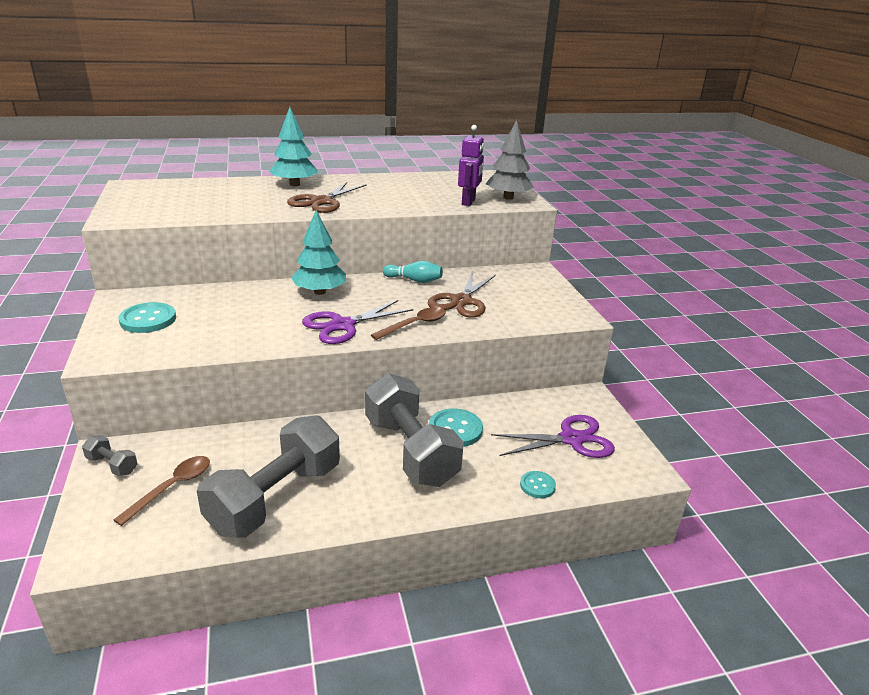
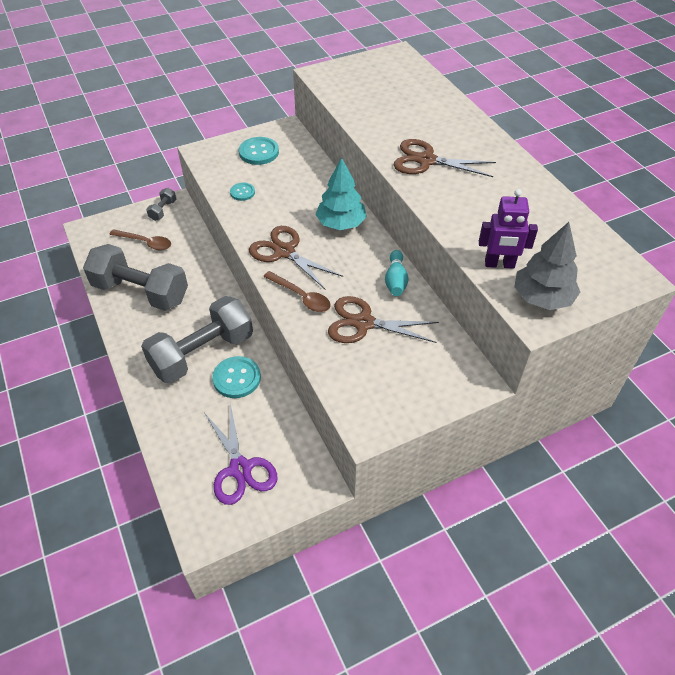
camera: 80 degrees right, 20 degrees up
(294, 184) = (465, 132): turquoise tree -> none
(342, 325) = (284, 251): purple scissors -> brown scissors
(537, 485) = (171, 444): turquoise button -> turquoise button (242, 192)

* * *

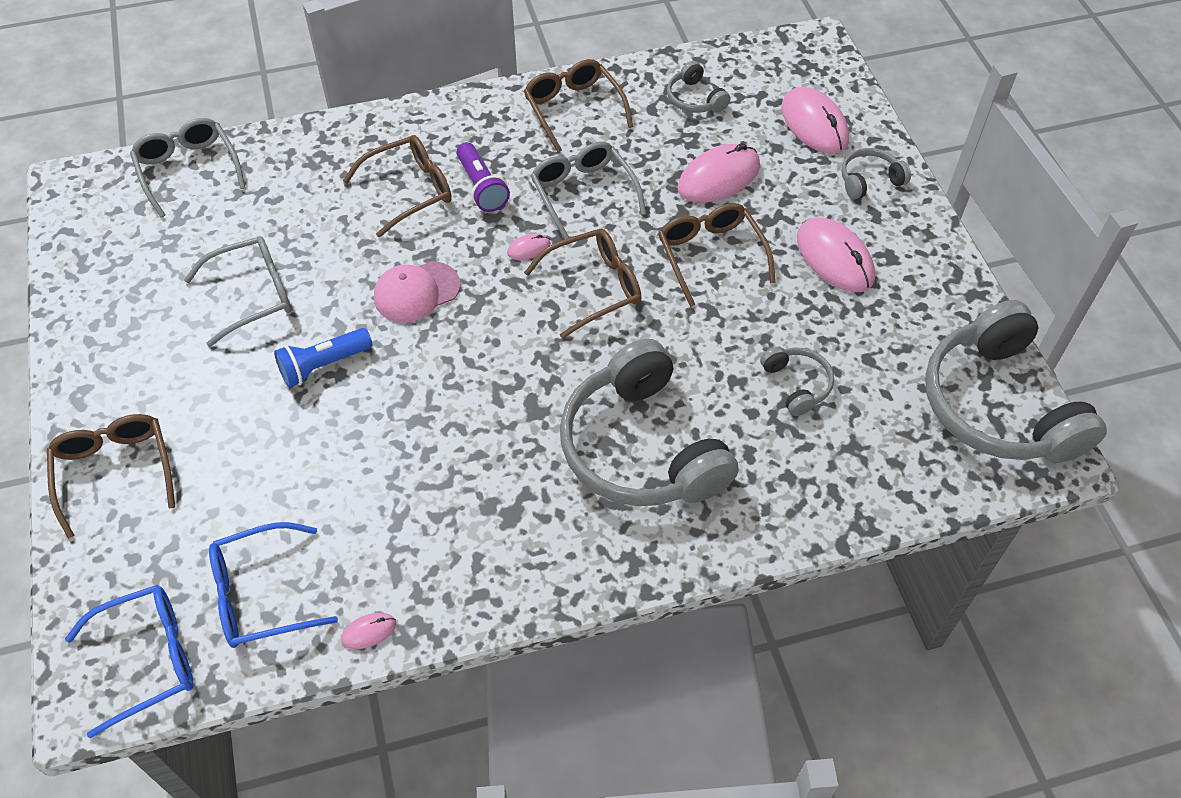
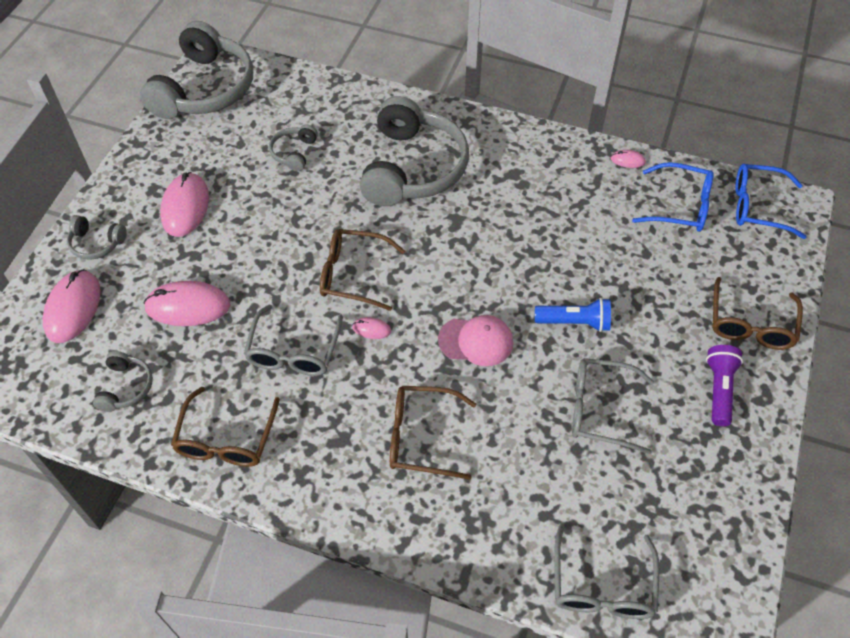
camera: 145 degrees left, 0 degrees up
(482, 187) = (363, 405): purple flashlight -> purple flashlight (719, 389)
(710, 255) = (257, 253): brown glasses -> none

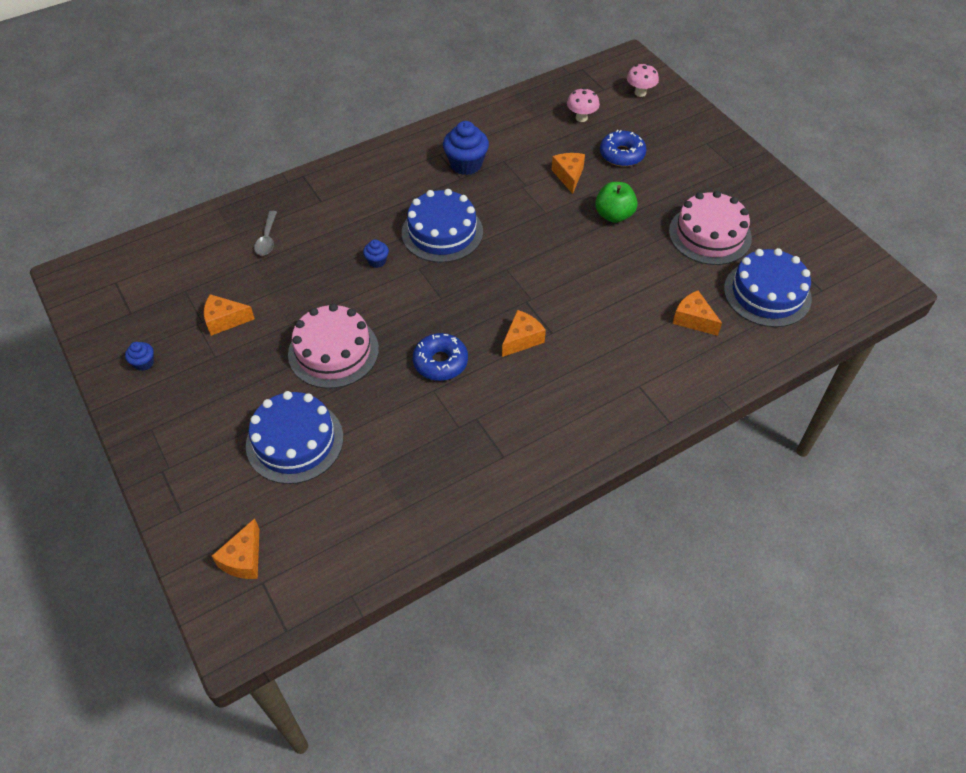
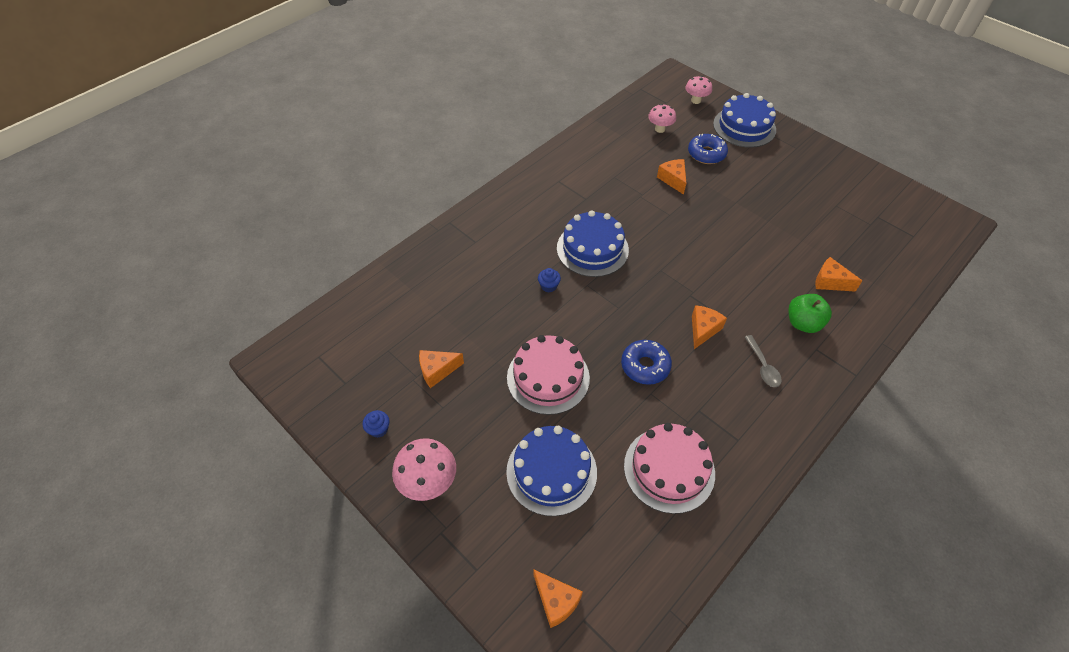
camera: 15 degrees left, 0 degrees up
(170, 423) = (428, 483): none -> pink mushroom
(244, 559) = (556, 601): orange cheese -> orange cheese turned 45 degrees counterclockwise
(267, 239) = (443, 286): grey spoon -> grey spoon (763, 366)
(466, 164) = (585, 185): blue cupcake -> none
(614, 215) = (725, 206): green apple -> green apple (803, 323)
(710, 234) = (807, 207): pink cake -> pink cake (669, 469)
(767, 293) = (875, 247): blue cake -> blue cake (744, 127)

* * *

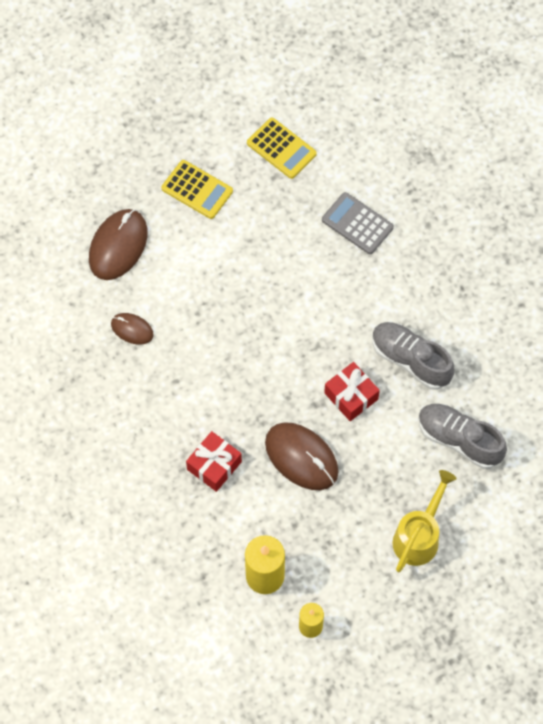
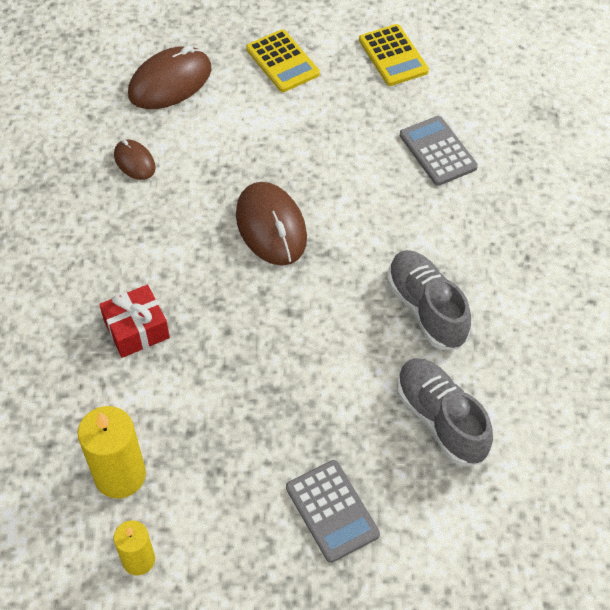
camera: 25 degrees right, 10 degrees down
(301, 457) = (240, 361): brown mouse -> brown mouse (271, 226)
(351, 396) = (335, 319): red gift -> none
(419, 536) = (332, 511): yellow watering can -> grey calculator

* * *

--- Activity ---
Show each line in the listing above that has "blue".

--- Completed task ---
(466, 164) = (585, 185): blue cupcake -> none
(767, 293) = (875, 247): blue cake -> blue cake (744, 127)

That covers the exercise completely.